(Content revision data)
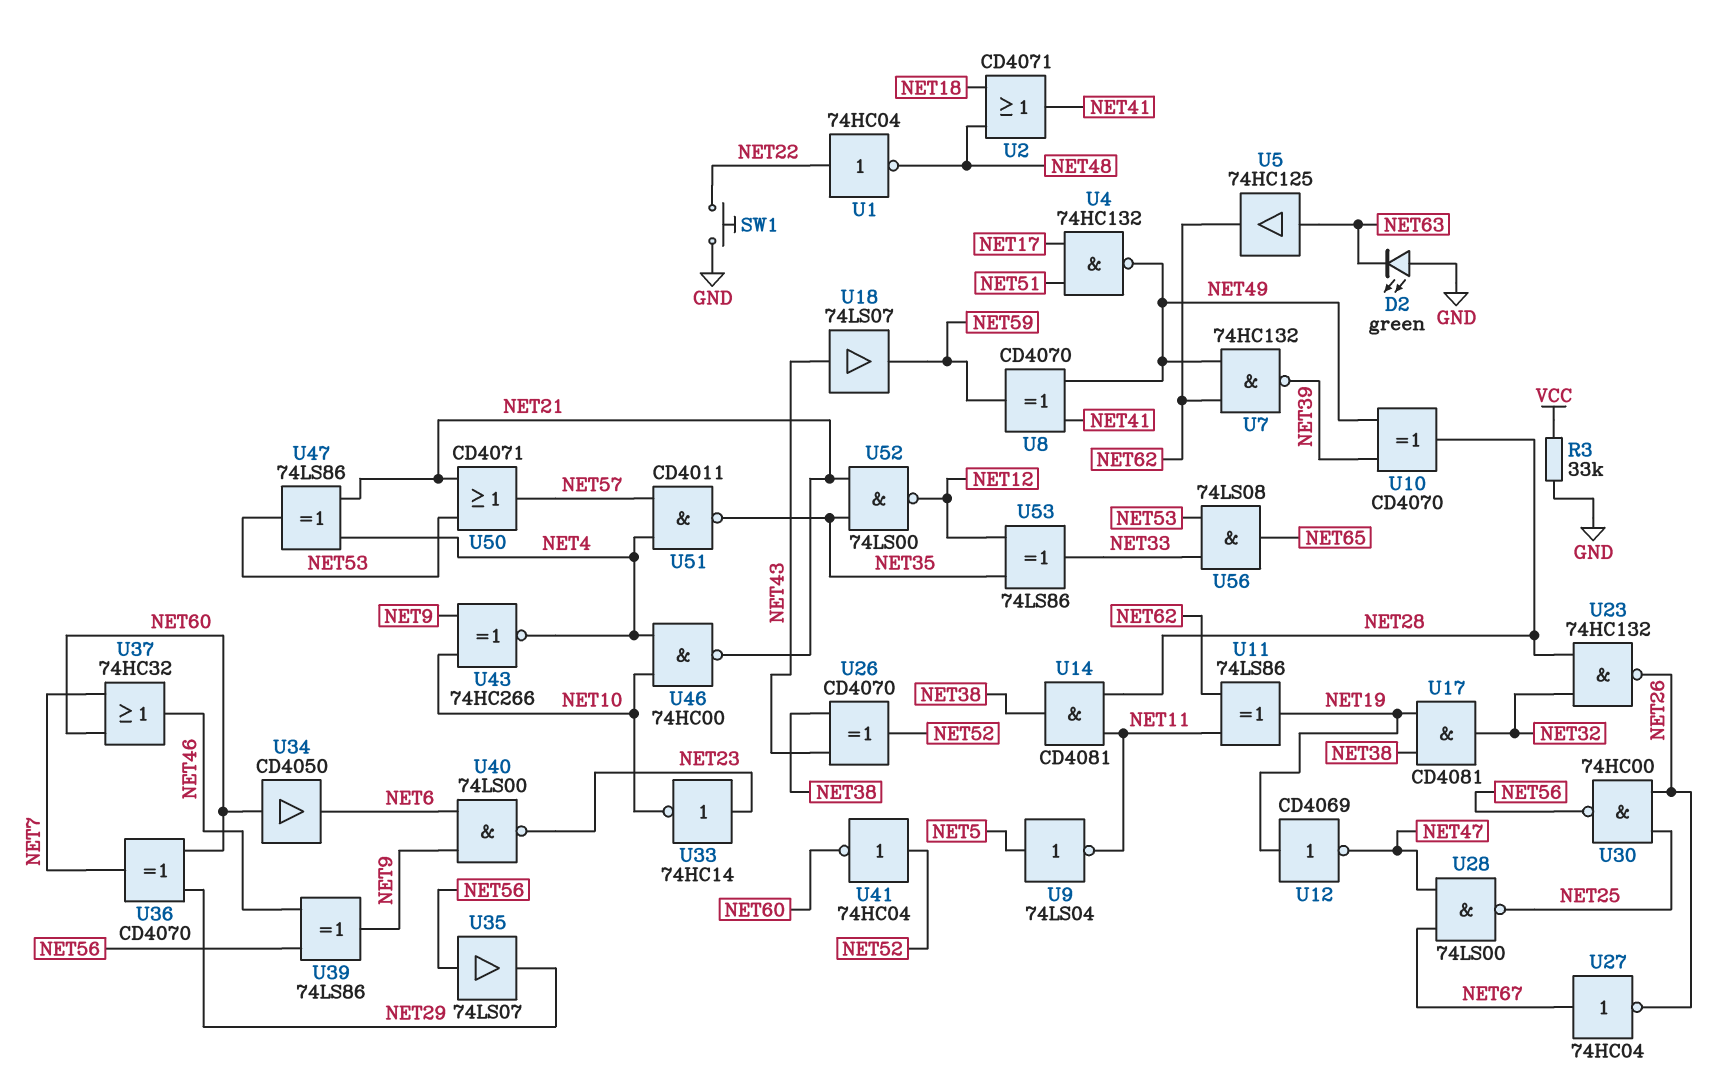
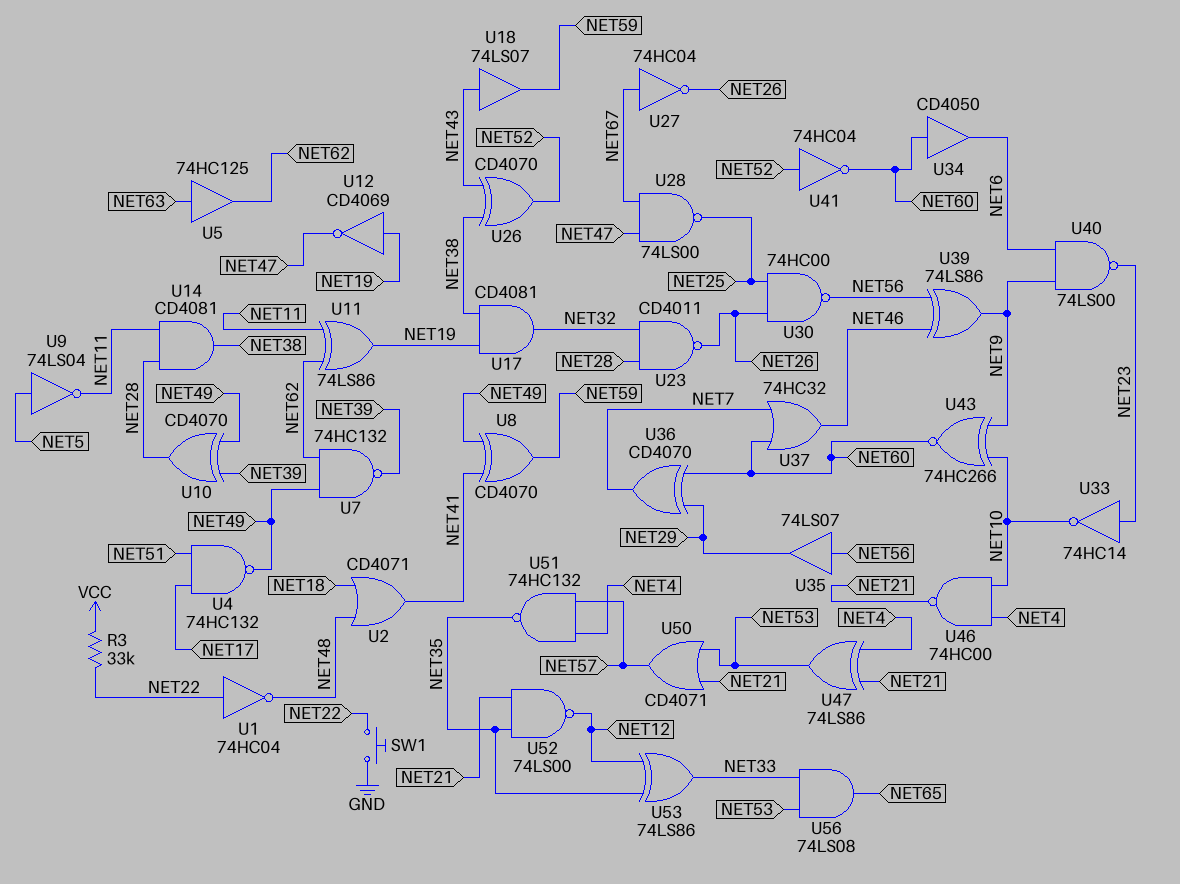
D2: LED green (A GND, K NET63) -> none
R3: 33k (GND, VCC) -> 33k (NET22, VCC)
U23: NAND 74HC132 (in NET28, in NET32, out NET26) -> NAND CD4011 (in NET28, in NET32, out NET26)
U43: XNOR 74HC266 (in NET9, in NET10, out NET4) -> XNOR 74HC266 (in NET9, in NET10, out NET60)
U51: NAND CD4011 (in NET4, in NET57, out NET35) -> NAND 74HC132 (in NET4, in NET57, out NET35)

ASSIGNMENT:
Beginning at the line containing "U43: XNOR 74HC266", repeat each line exactly through the last line of the entries, and include no other lines.

ANSWER TO THIS TASK:
U43: XNOR 74HC266 (in NET9, in NET10, out NET4) -> XNOR 74HC266 (in NET9, in NET10, out NET60)
U51: NAND CD4011 (in NET4, in NET57, out NET35) -> NAND 74HC132 (in NET4, in NET57, out NET35)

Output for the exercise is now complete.